[Object tracking records]
= = = =
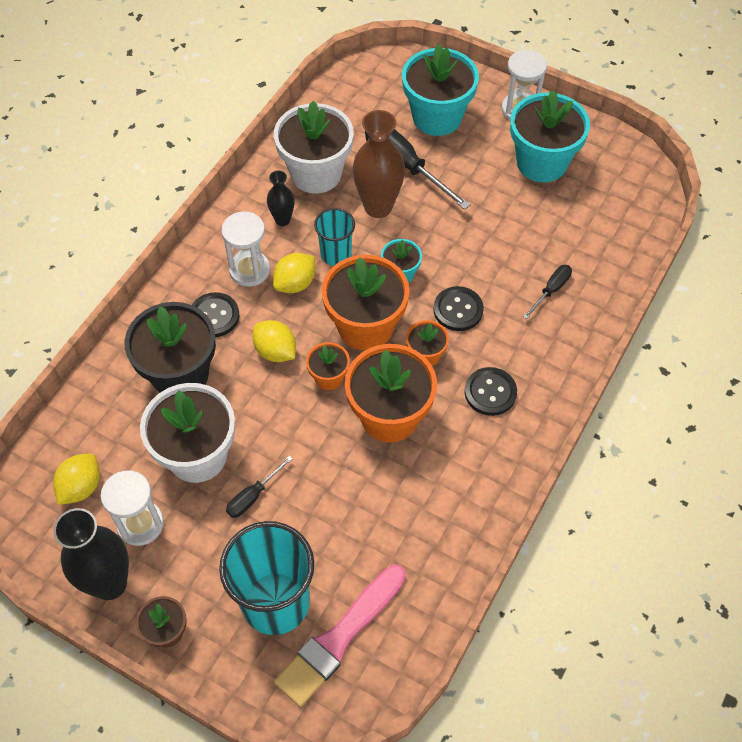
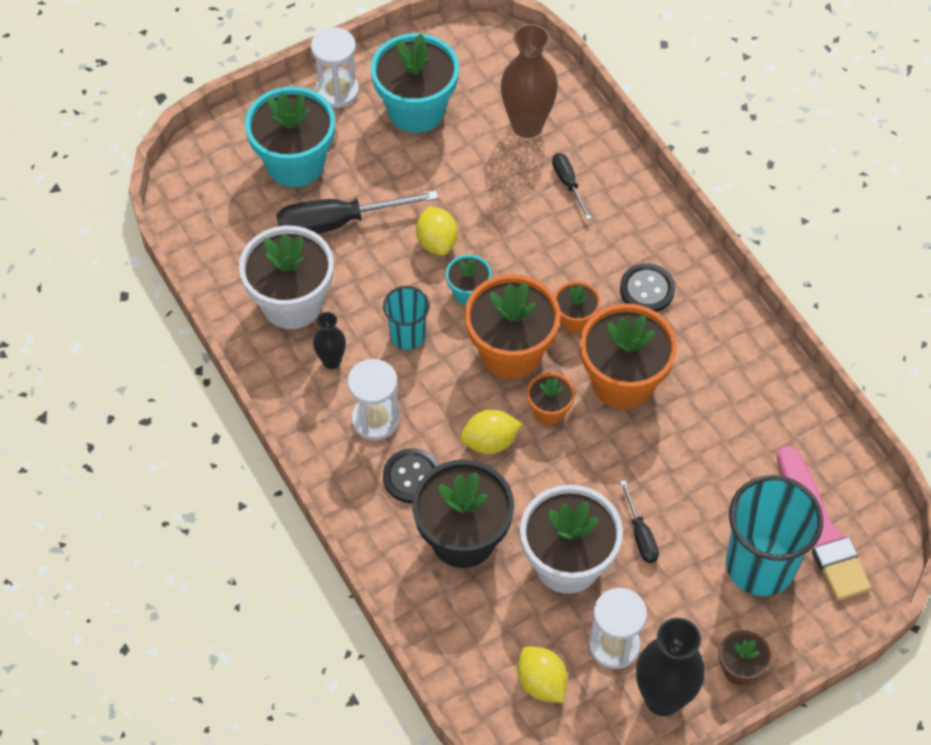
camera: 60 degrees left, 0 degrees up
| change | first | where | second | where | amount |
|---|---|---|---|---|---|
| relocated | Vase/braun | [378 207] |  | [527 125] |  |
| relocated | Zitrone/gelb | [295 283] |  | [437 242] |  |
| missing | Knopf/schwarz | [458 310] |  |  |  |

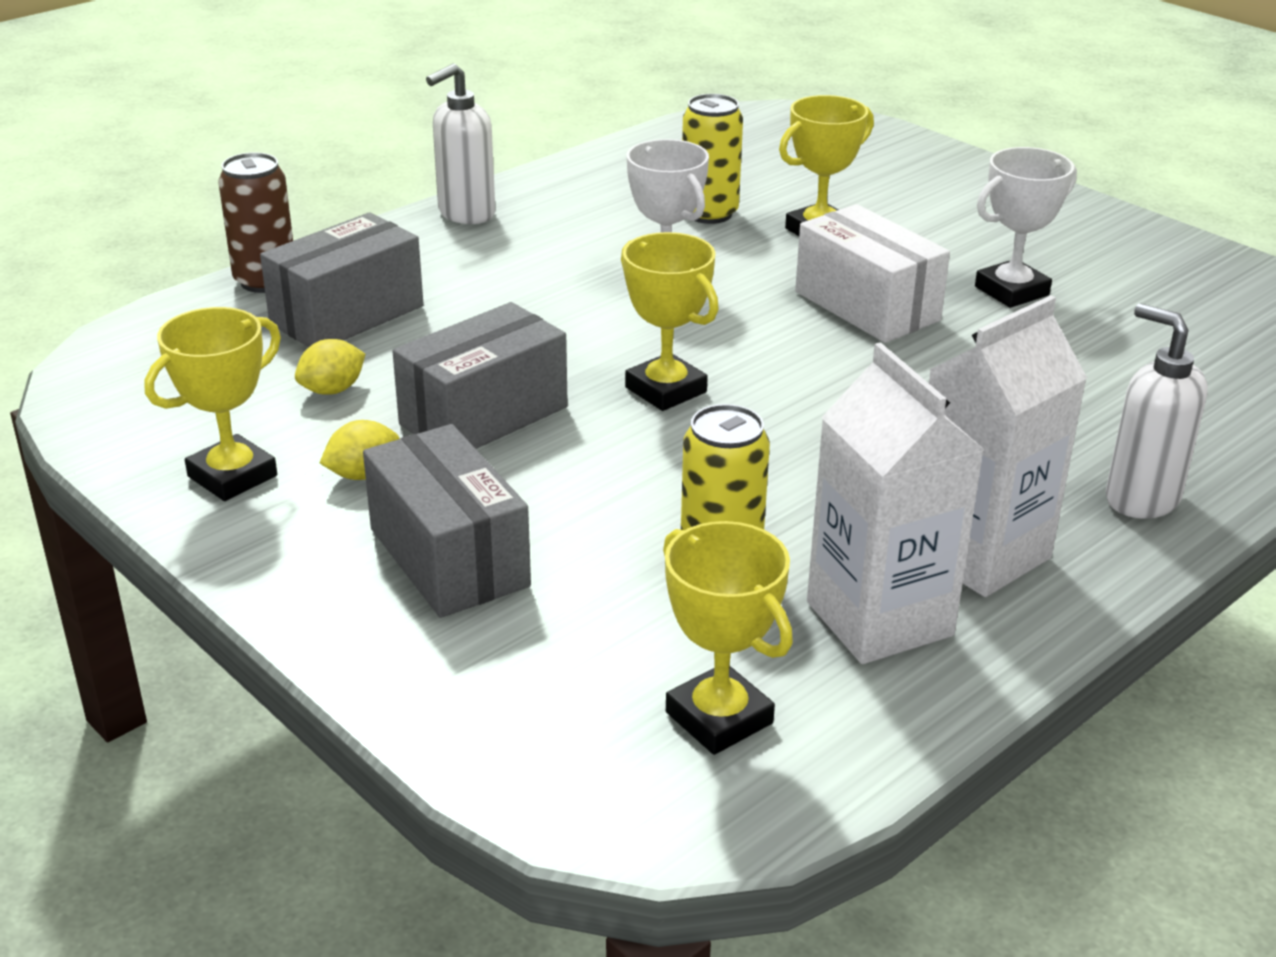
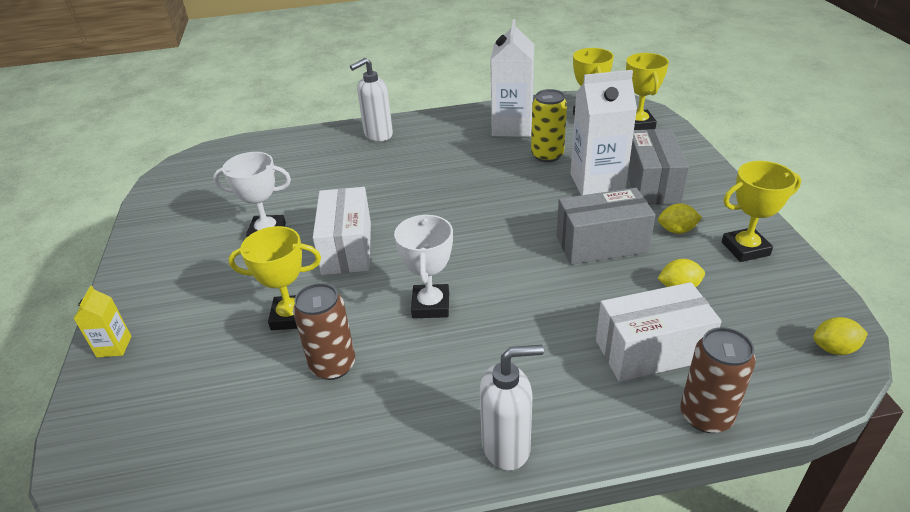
camera: 145 degrees left, 5 degrees up
| change | first | where | second | where | amount |
|---|---|---|---|---|---|
| colour | Dose/gelb | [709 213] | Dose/braun | [333 365] |  |
| colour | Schachtel/grau | [347 315] | Schachtel/weiß | [651 351] |  |
| relocated | Pokal/gelb | [665 390] |  | [638 124] |  |
| relocated | Getränkekarton/weiß | [979 554] |  | [597 183] |  |
| spun | Seifenspender/weiß | [1141 499] |  | [378 135] | 60 degrees clockwise |
| appeared |  |  | Getränkekarton/gelb | [114 346] |  |
| appeared |  |  | Zitrone/gelb | [834 348] |  |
= = = =
Instructions for the task
All of the records above should be reproduced exactly, with the pictures left out.

Output of the task
camera: 60 degrees left, 0 degrees up
| change | first | where | second | where | amount |
|---|---|---|---|---|---|
| relocated | Vase/braun | [378 207] |  | [527 125] |  |
| relocated | Zitrone/gelb | [295 283] |  | [437 242] |  |
| missing | Knopf/schwarz | [458 310] |  |  |  |

camera: 145 degrees left, 5 degrees up
| change | first | where | second | where | amount |
|---|---|---|---|---|---|
| colour | Dose/gelb | [709 213] | Dose/braun | [333 365] |  |
| colour | Schachtel/grau | [347 315] | Schachtel/weiß | [651 351] |  |
| relocated | Pokal/gelb | [665 390] |  | [638 124] |  |
| relocated | Getränkekarton/weiß | [979 554] |  | [597 183] |  |
| spun | Seifenspender/weiß | [1141 499] |  | [378 135] | 60 degrees clockwise |
| appeared |  |  | Getränkekarton/gelb | [114 346] |  |
| appeared |  |  | Zitrone/gelb | [834 348] |  |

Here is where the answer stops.